# Task input:

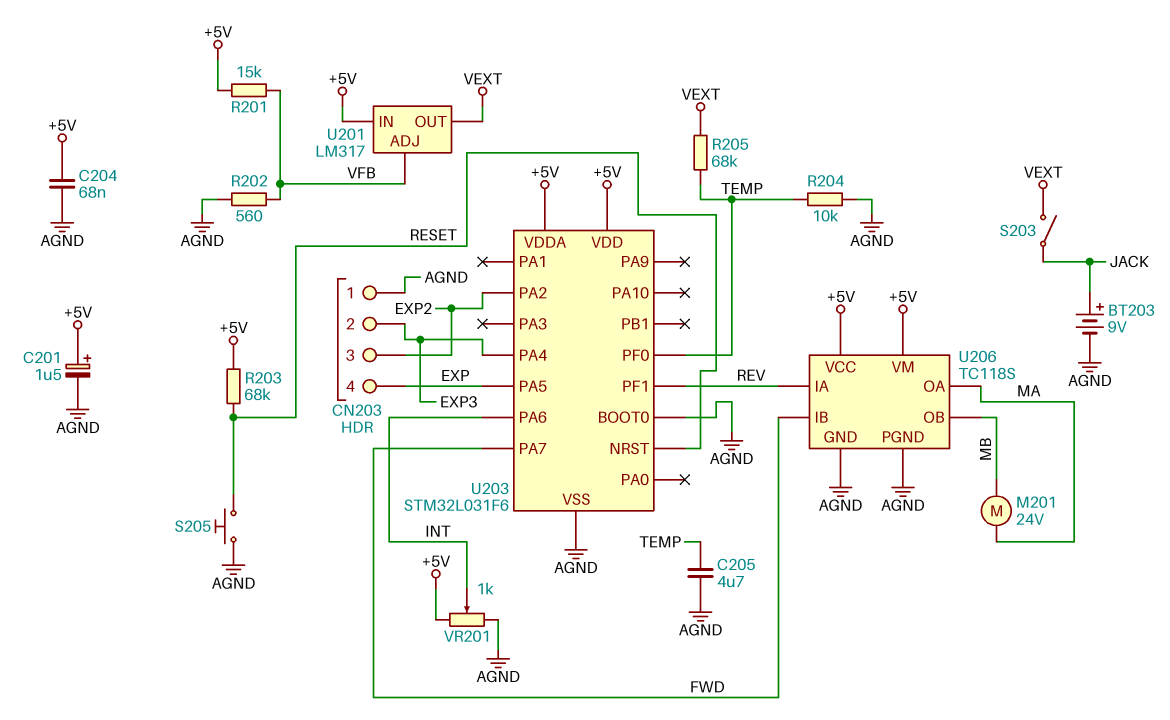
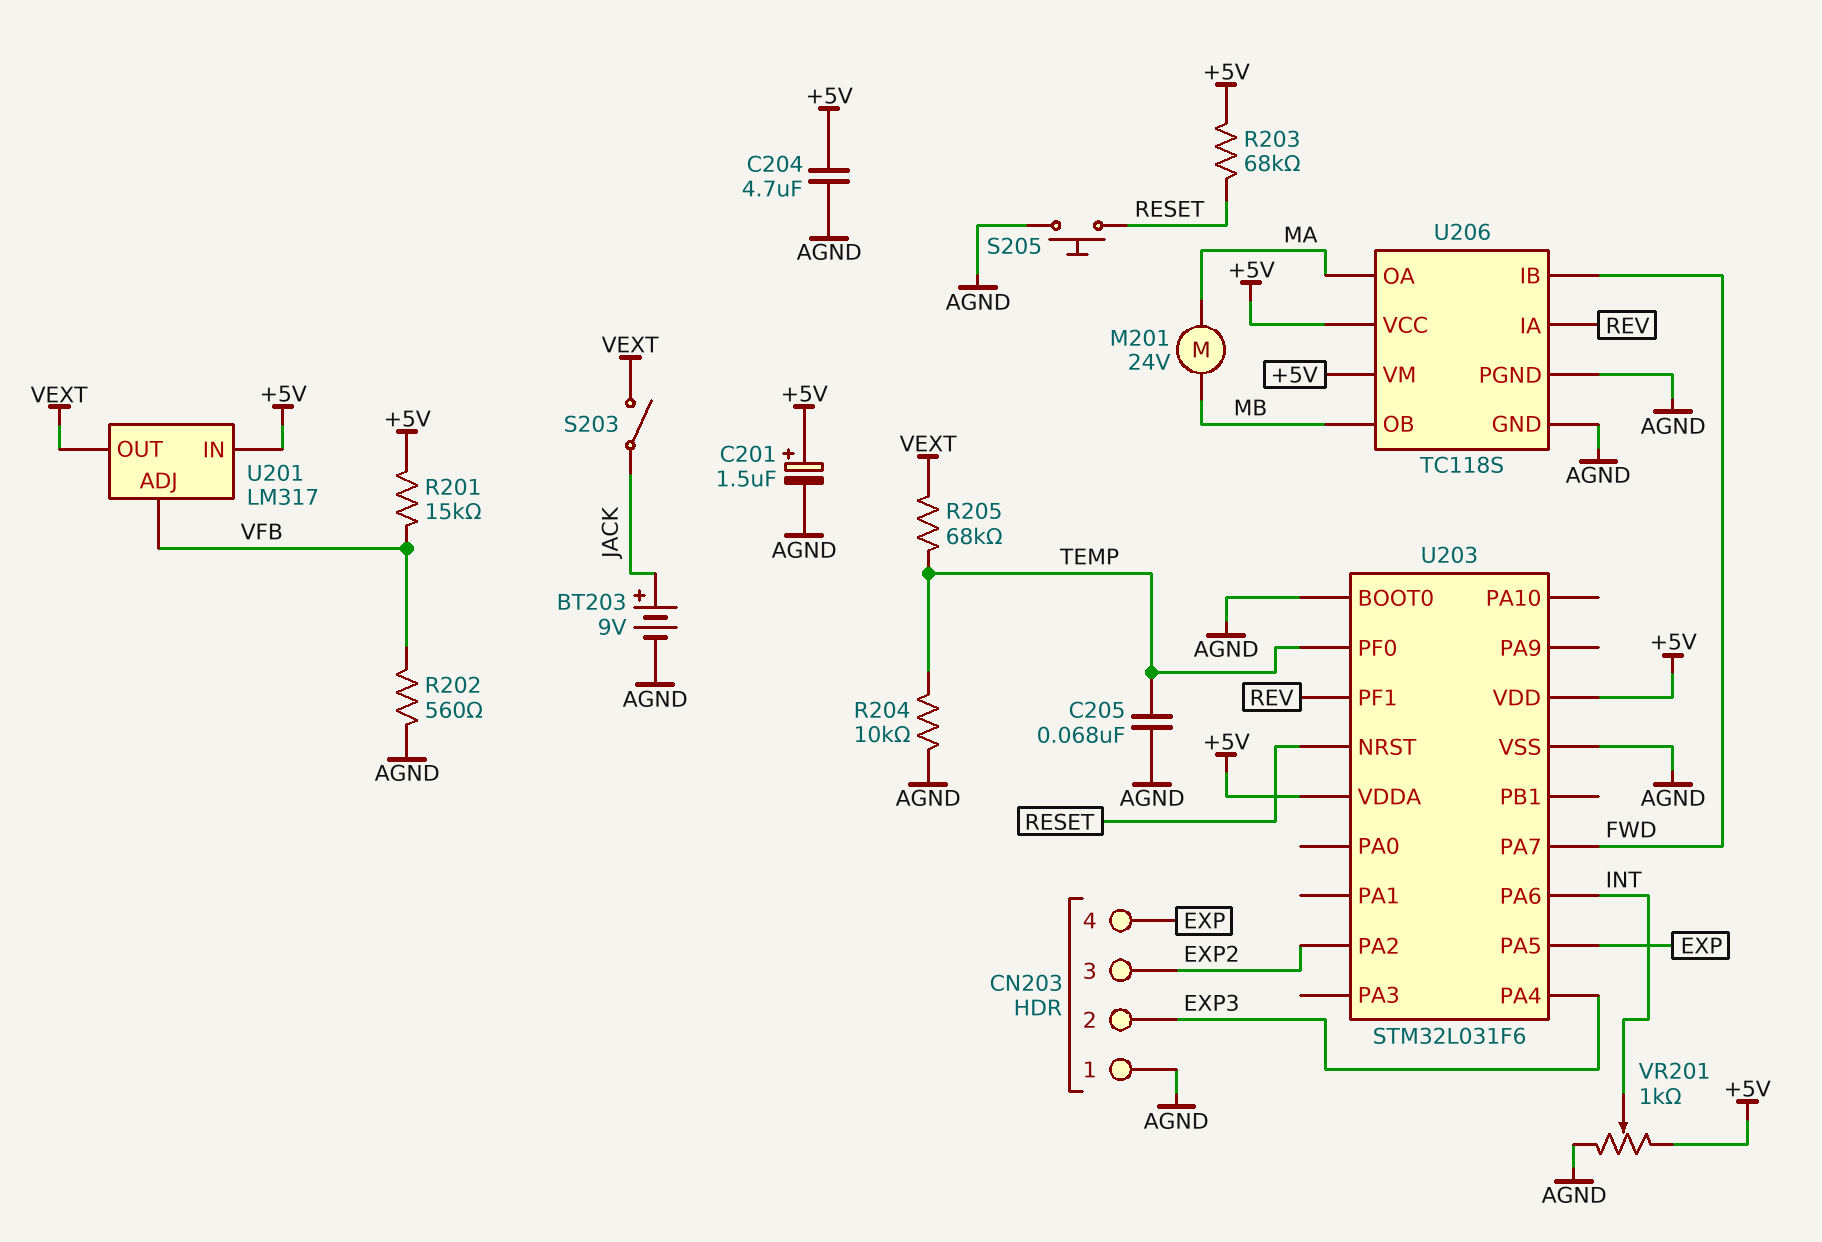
C204: 68nF (+5V, AGND) -> 4.7uF (+5V, AGND)
C205: 4.7uF (AGND, TEMP) -> 68nF (AGND, TEMP)

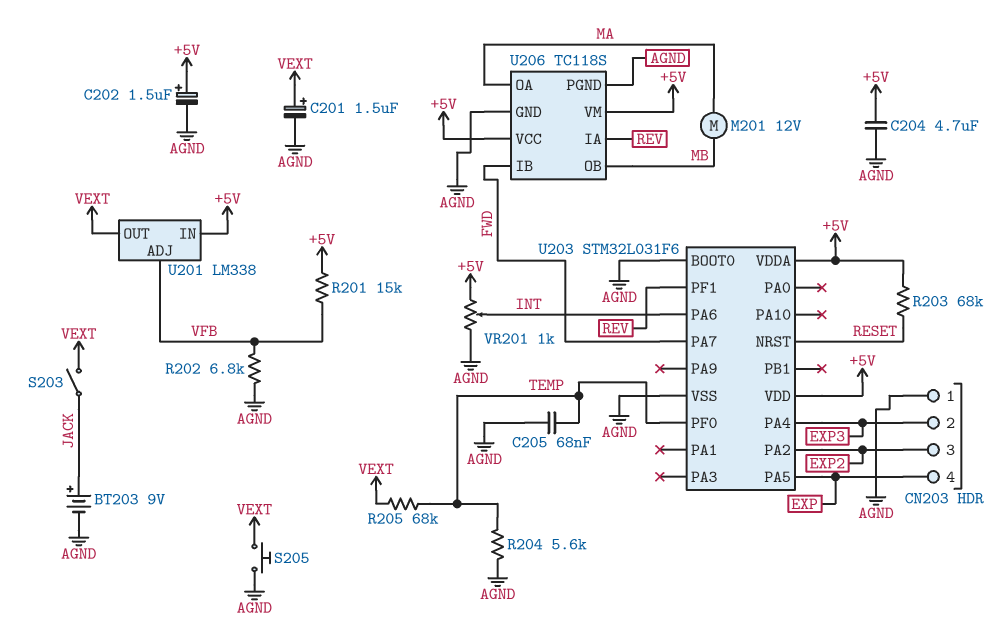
C201: 1.5uF (plus +5V, minus AGND) -> 1.5uF (plus VEXT, minus AGND)
C202: none -> 1.5uF (plus +5V, minus AGND)
M201: motor 24V (MA, MB) -> motor 12V (MA, MB)
R202: 560 (AGND, VFB) -> 6.8k (AGND, VFB)
R204: 10k (AGND, TEMP) -> 5.6k (AGND, TEMP)
S205: button (AGND, RESET) -> button (AGND, VEXT)
U201: LM317 -> LM338

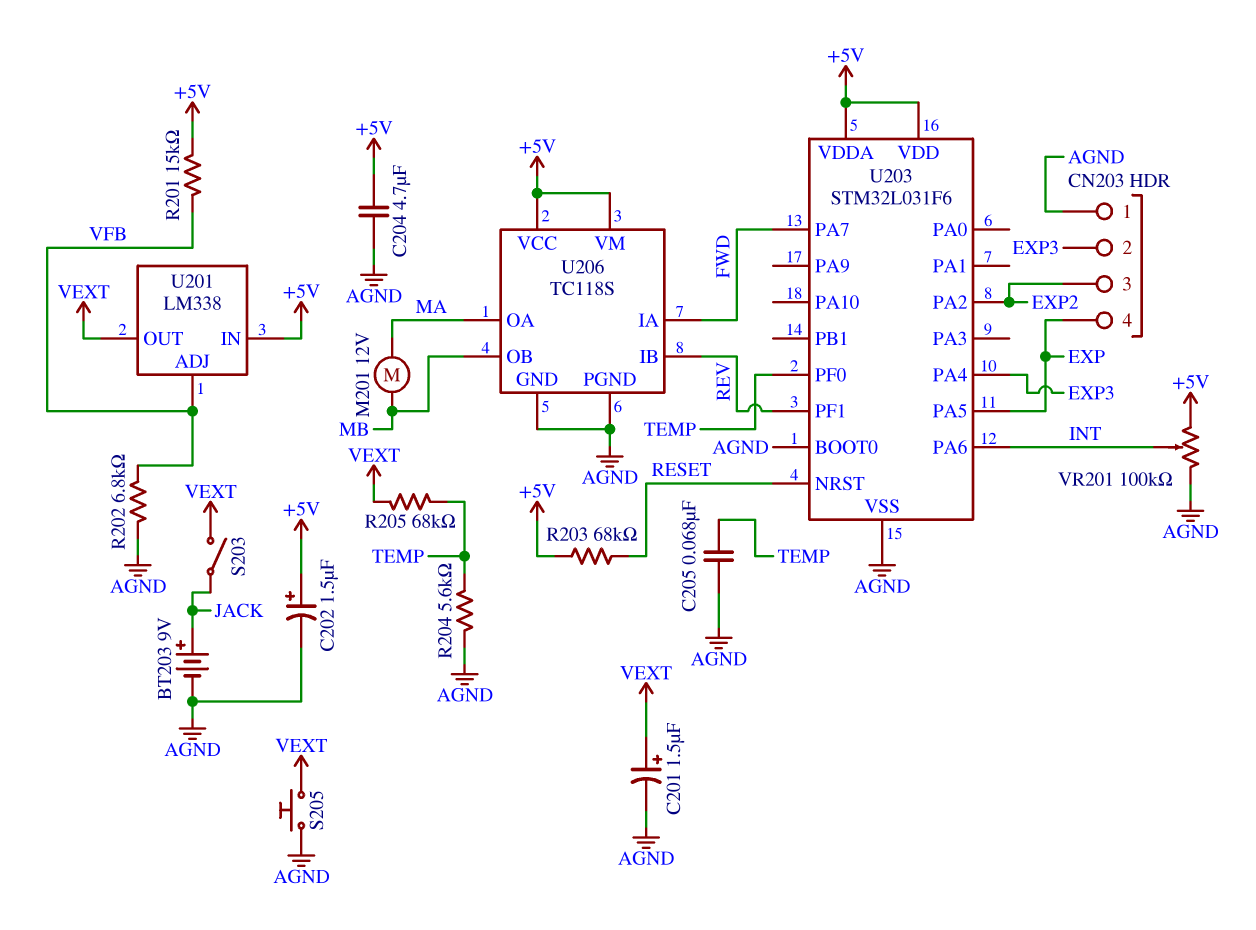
U206 pin IA: REV -> FWD
U206 pin IB: FWD -> REV
VR201: 1k (+5V, AGND, wiper INT) -> 100k (+5V, AGND, wiper INT)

# What you should do:
Keep every word of the lines above unchanged in the copy, and omit the pictures.

# Exercise solution:
C204: 68nF (+5V, AGND) -> 4.7uF (+5V, AGND)
C205: 4.7uF (AGND, TEMP) -> 68nF (AGND, TEMP)

C201: 1.5uF (plus +5V, minus AGND) -> 1.5uF (plus VEXT, minus AGND)
C202: none -> 1.5uF (plus +5V, minus AGND)
M201: motor 24V (MA, MB) -> motor 12V (MA, MB)
R202: 560 (AGND, VFB) -> 6.8k (AGND, VFB)
R204: 10k (AGND, TEMP) -> 5.6k (AGND, TEMP)
S205: button (AGND, RESET) -> button (AGND, VEXT)
U201: LM317 -> LM338

U206 pin IA: REV -> FWD
U206 pin IB: FWD -> REV
VR201: 1k (+5V, AGND, wiper INT) -> 100k (+5V, AGND, wiper INT)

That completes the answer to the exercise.